▸ Data for review:
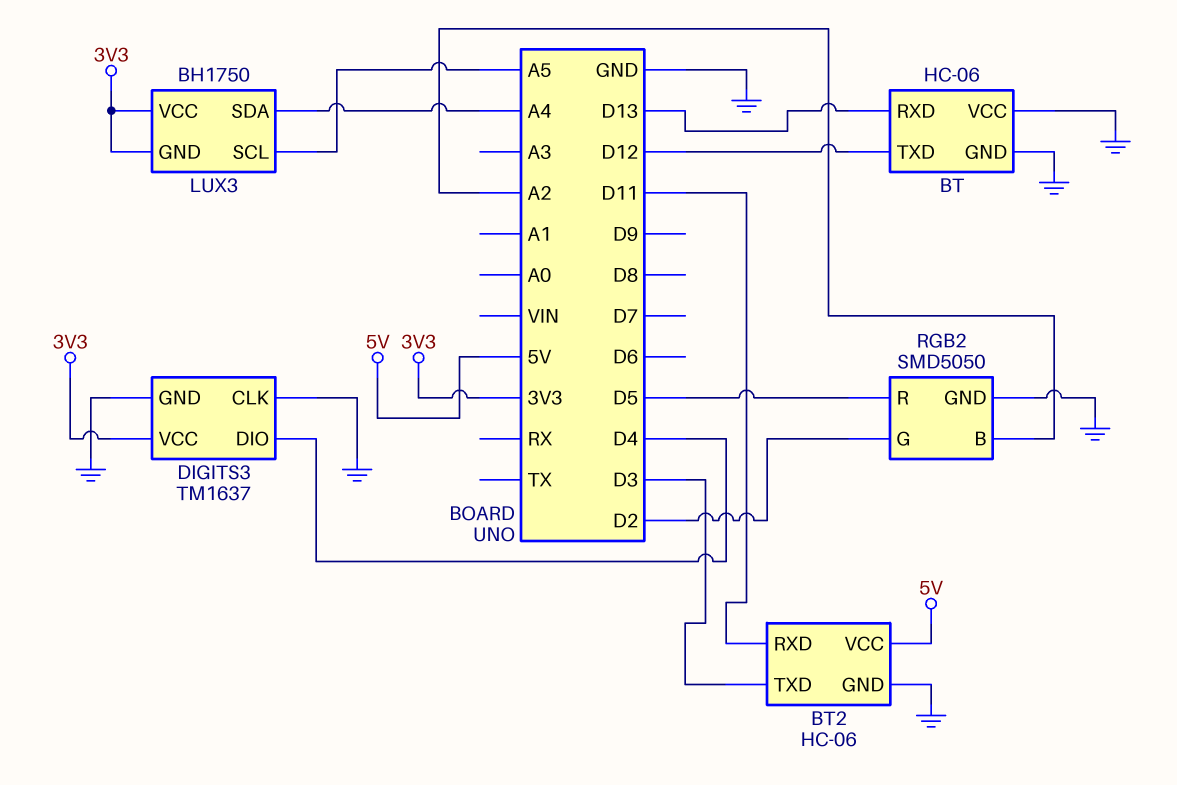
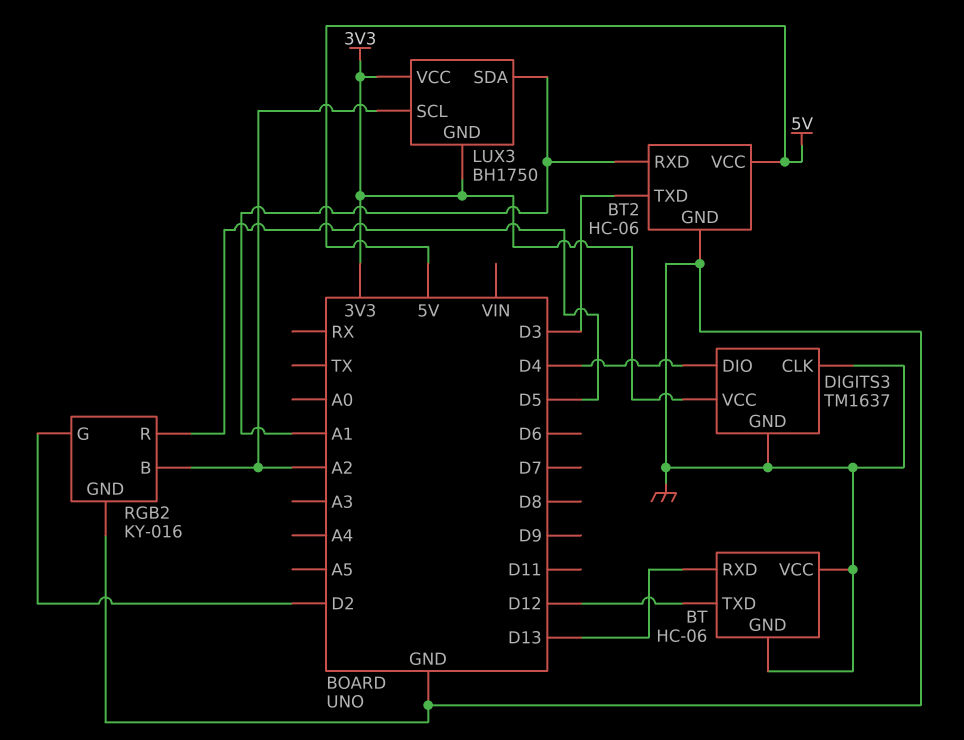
BT2 pin RXD: D11 -> A1
LUX3 pin SCL: A5 -> A2
LUX3 pin SDA: A4 -> A1
RGB2: SMD5050 -> KY-016

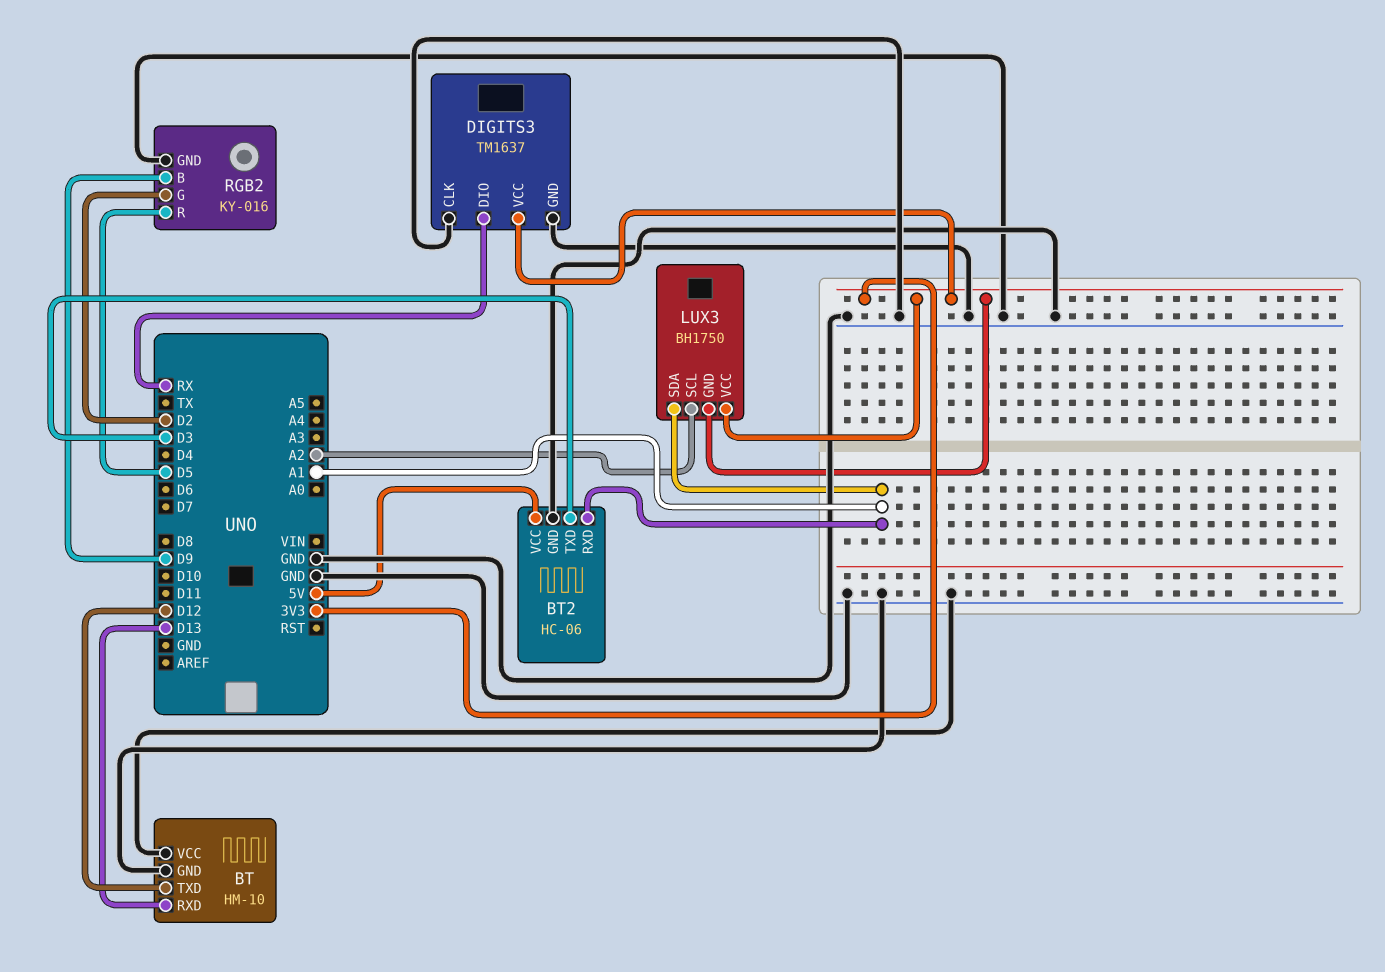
BT: HC-06 -> HM-10
DIGITS3 pin DIO: D4 -> RX
RGB2 pin B: A2 -> D9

▸ About this exercise:
Once you find the line with "RGB2: SMD5050 -> KY-016", restate it and every later line of the data word for word, excluding the pictures.

▸ Exercise response:
RGB2: SMD5050 -> KY-016

BT: HC-06 -> HM-10
DIGITS3 pin DIO: D4 -> RX
RGB2 pin B: A2 -> D9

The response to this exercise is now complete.